=== Source data ===

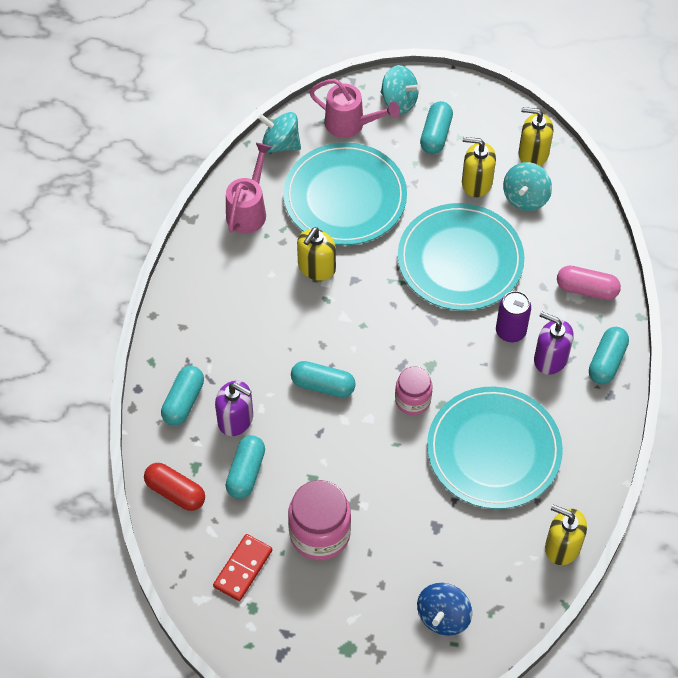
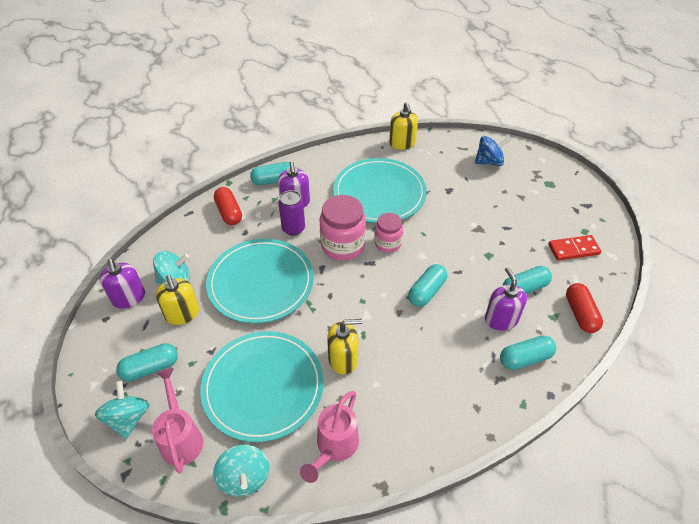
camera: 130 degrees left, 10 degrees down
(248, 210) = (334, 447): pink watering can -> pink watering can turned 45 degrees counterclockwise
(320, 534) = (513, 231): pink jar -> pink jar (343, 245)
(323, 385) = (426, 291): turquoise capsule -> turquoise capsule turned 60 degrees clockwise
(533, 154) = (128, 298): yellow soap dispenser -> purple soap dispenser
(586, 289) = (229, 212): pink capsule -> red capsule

===
=== Source data ===

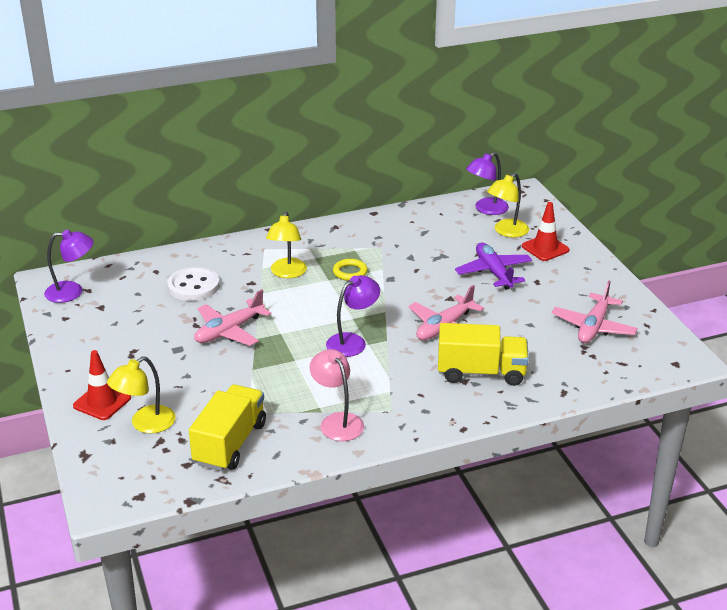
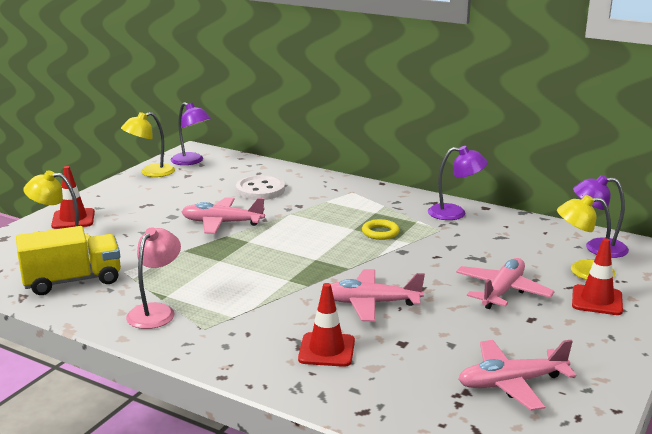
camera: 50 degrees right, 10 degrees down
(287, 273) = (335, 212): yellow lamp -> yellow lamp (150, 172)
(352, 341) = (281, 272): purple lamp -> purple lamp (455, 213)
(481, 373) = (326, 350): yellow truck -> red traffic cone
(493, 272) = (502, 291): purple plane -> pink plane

===

Please tally the lines of the listing that include the string "yellow". The number is the whole answer.

3